Exercise: All records below must be reproduced exactly, although any pictures they contain are to be omitted.
[Source data Boundary: Start]
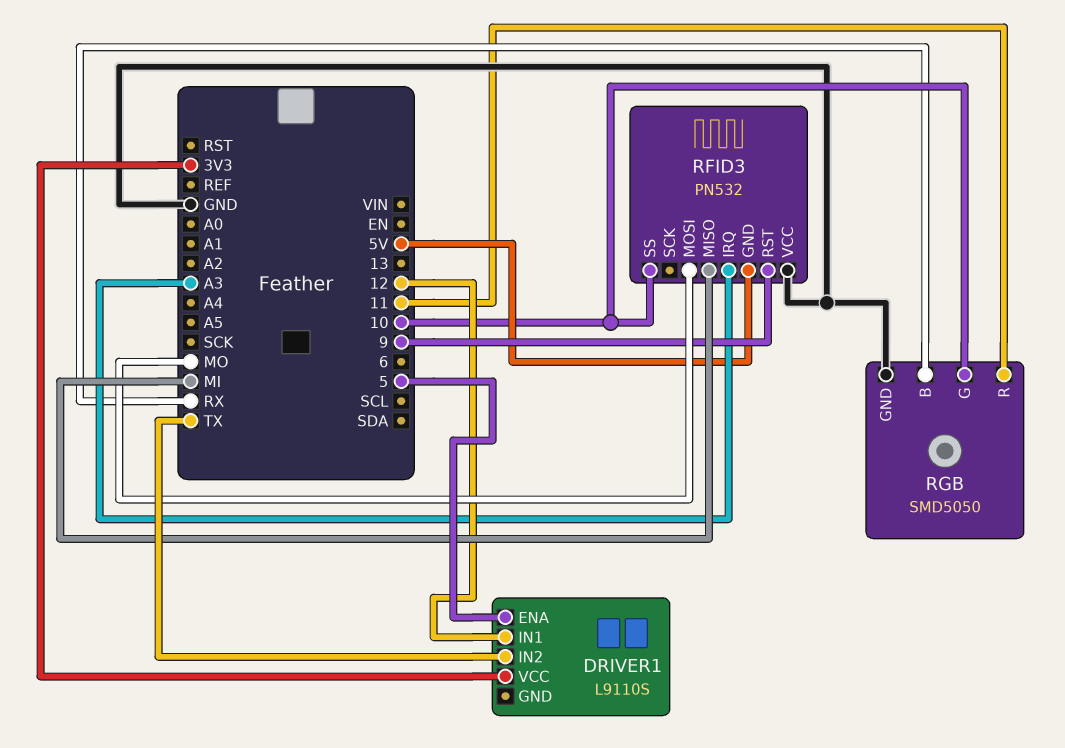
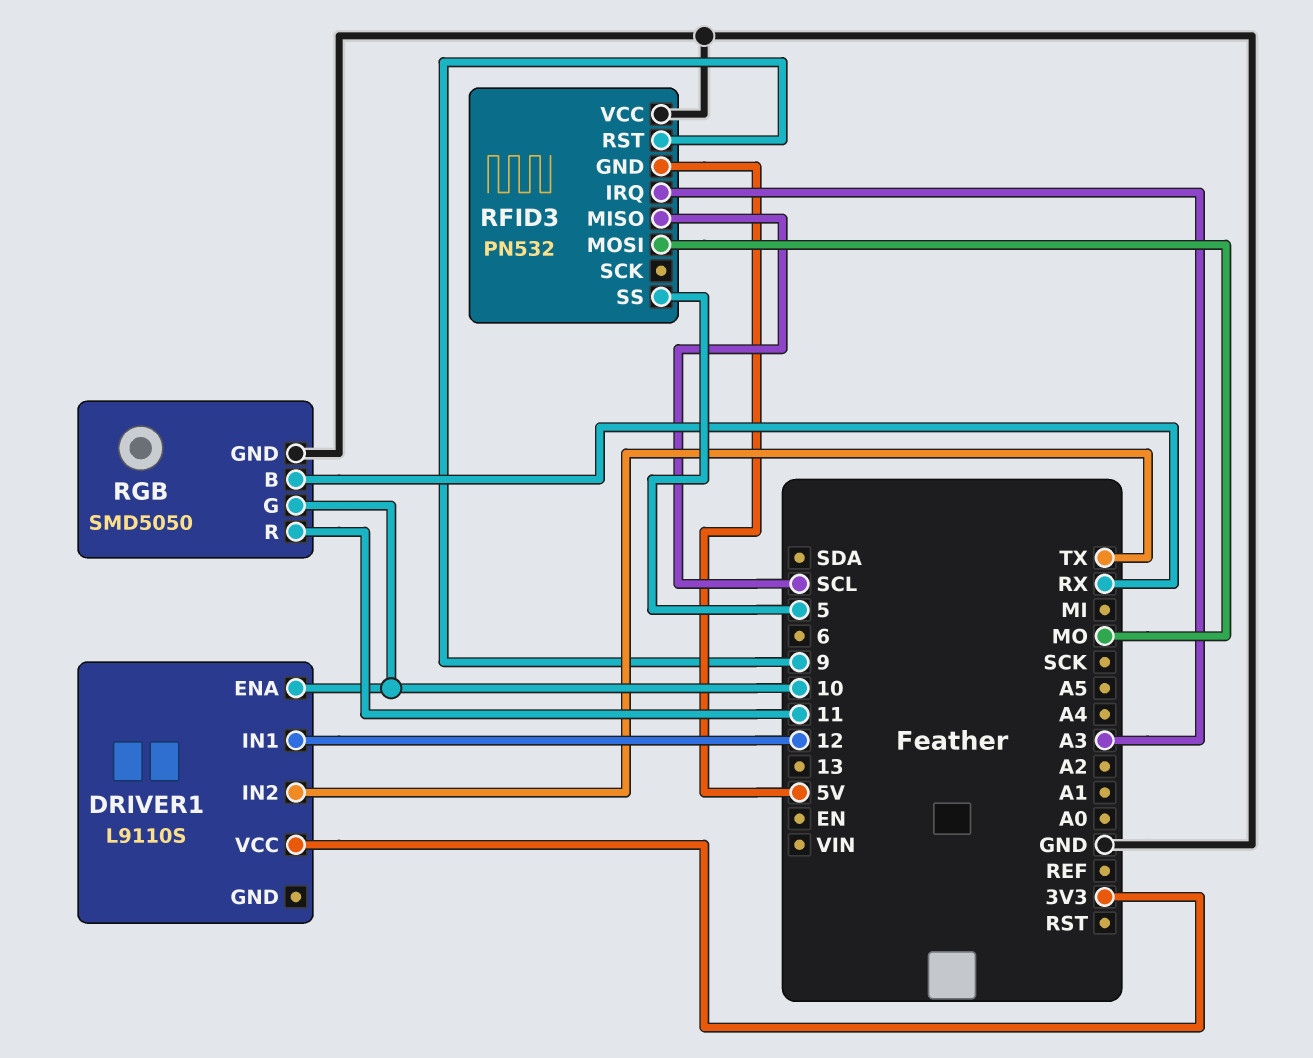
DRIVER1 pin ENA: 5 -> 10
RFID3 pin MISO: MI -> SCL
RFID3 pin SS: 10 -> 5

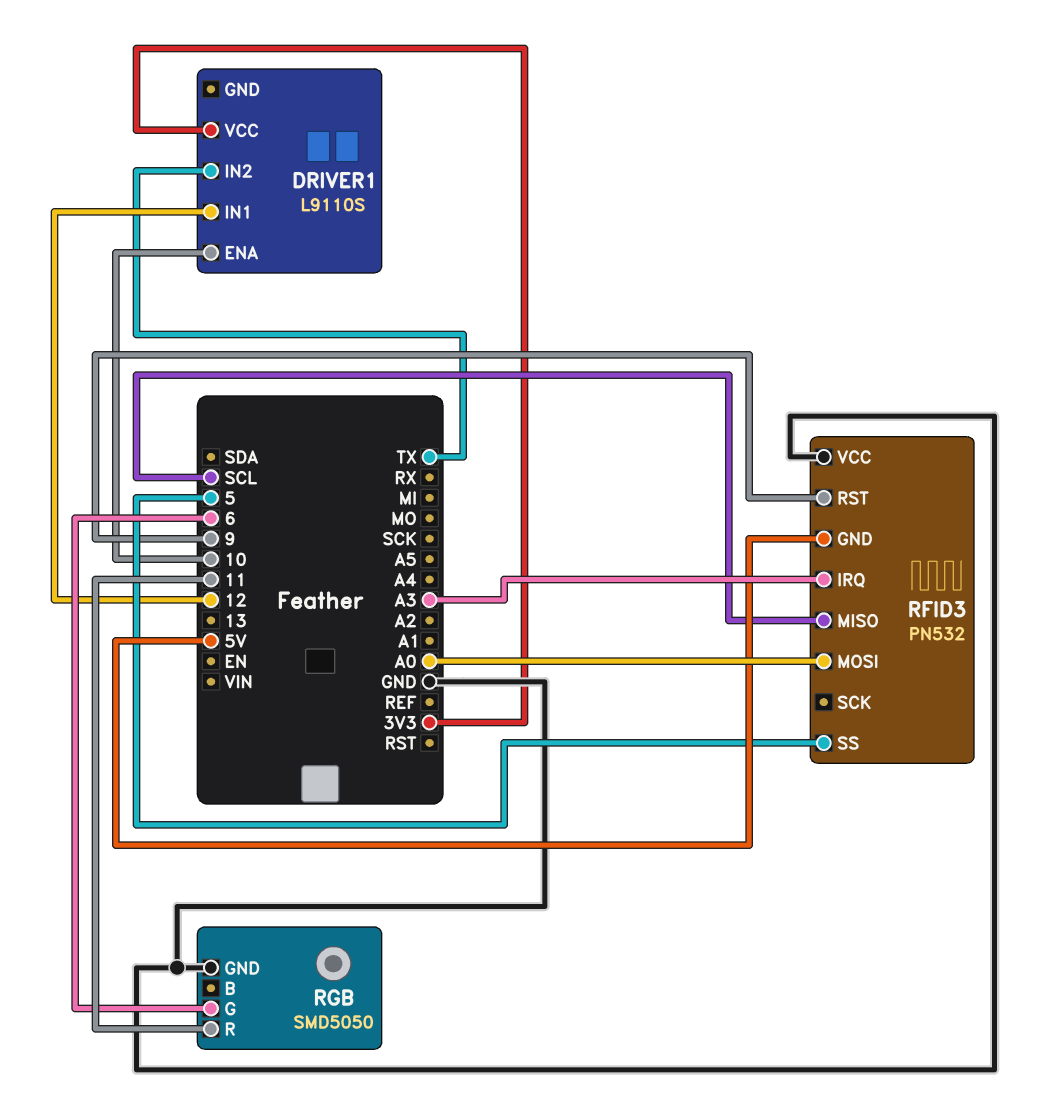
RFID3 pin MOSI: MO -> A0
RGB pin B: RX -> none
RGB pin G: 10 -> 6

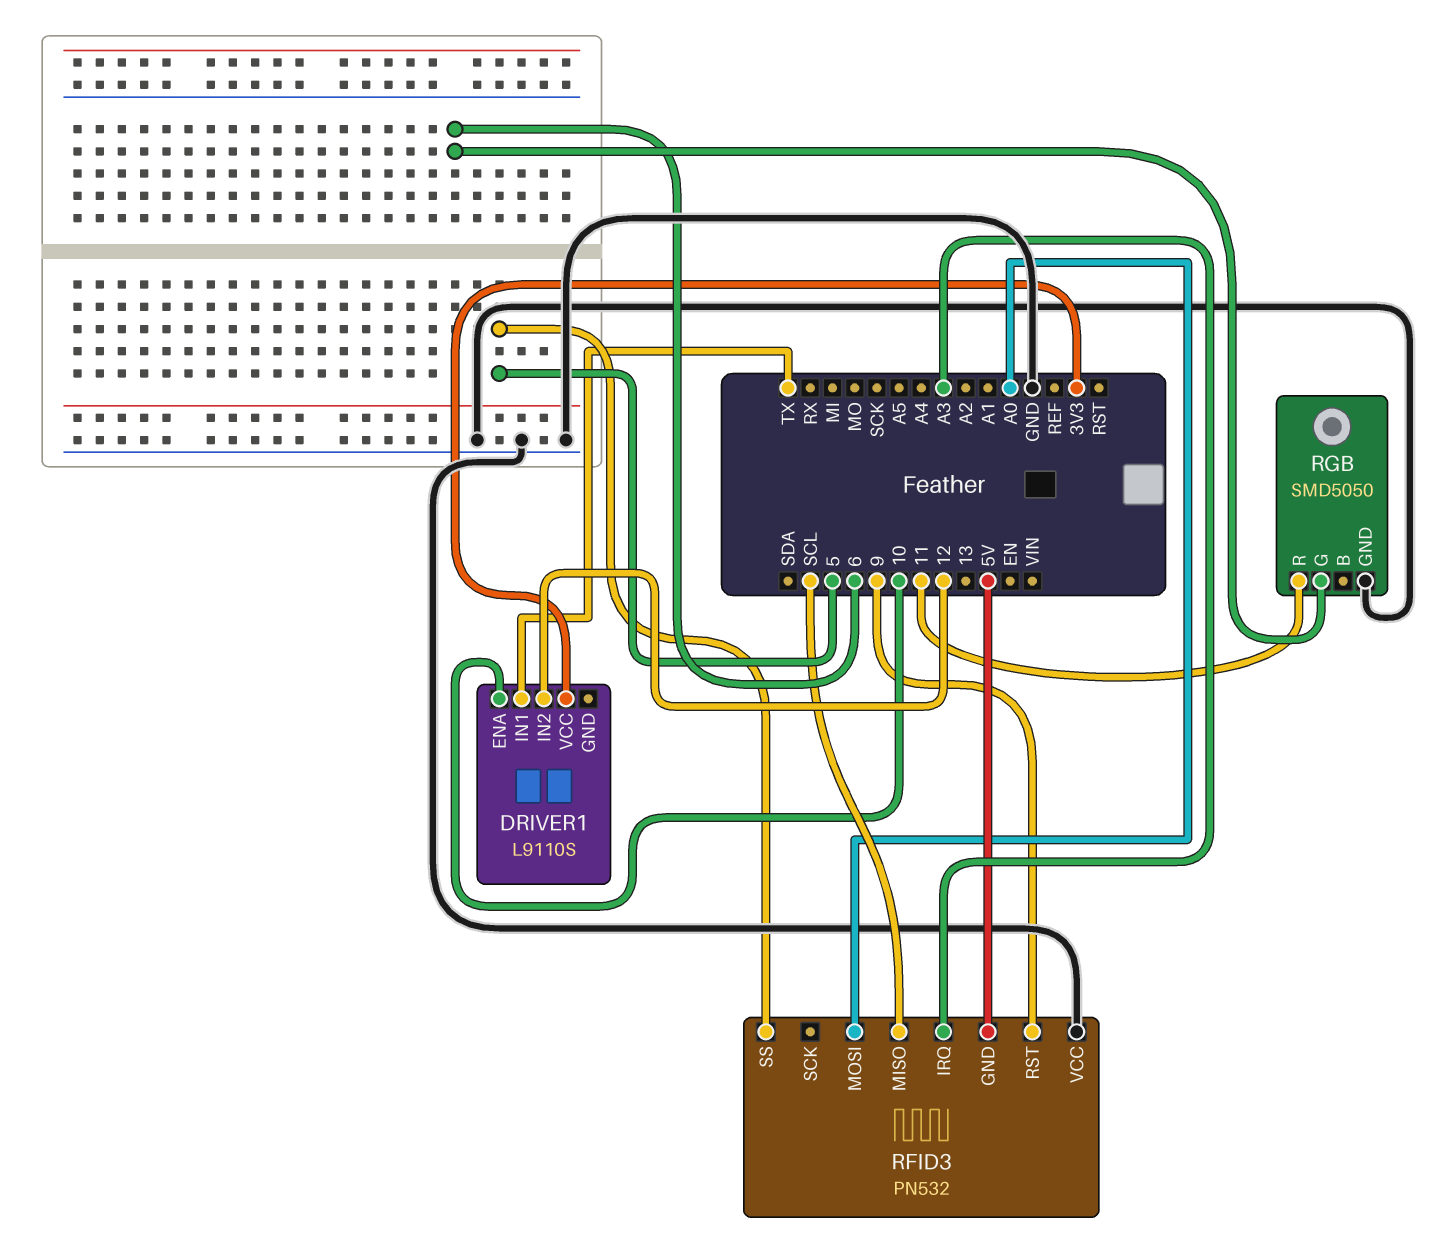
DRIVER1 pin IN1: 12 -> TX
DRIVER1 pin IN2: TX -> 12

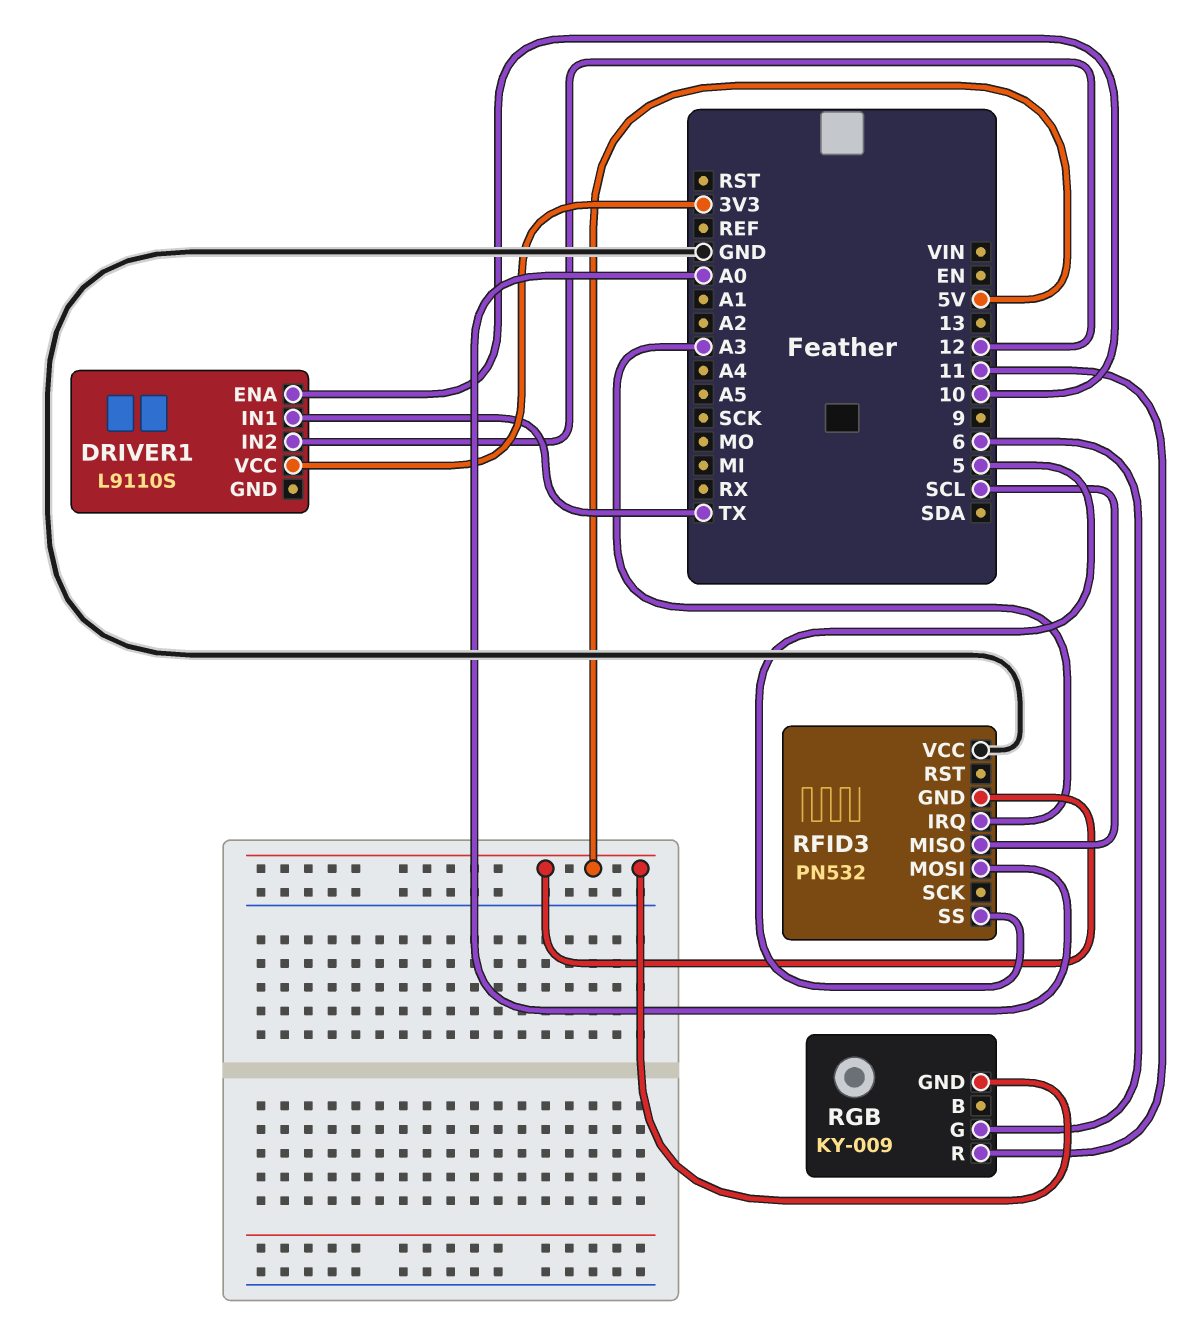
RFID3 pin RST: 9 -> none
RGB: SMD5050 -> KY-009
RGB pin GND: GND -> 5V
[Source data Boundary: End]
Response to the task:
DRIVER1 pin ENA: 5 -> 10
RFID3 pin MISO: MI -> SCL
RFID3 pin SS: 10 -> 5

RFID3 pin MOSI: MO -> A0
RGB pin B: RX -> none
RGB pin G: 10 -> 6

DRIVER1 pin IN1: 12 -> TX
DRIVER1 pin IN2: TX -> 12

RFID3 pin RST: 9 -> none
RGB: SMD5050 -> KY-009
RGB pin GND: GND -> 5V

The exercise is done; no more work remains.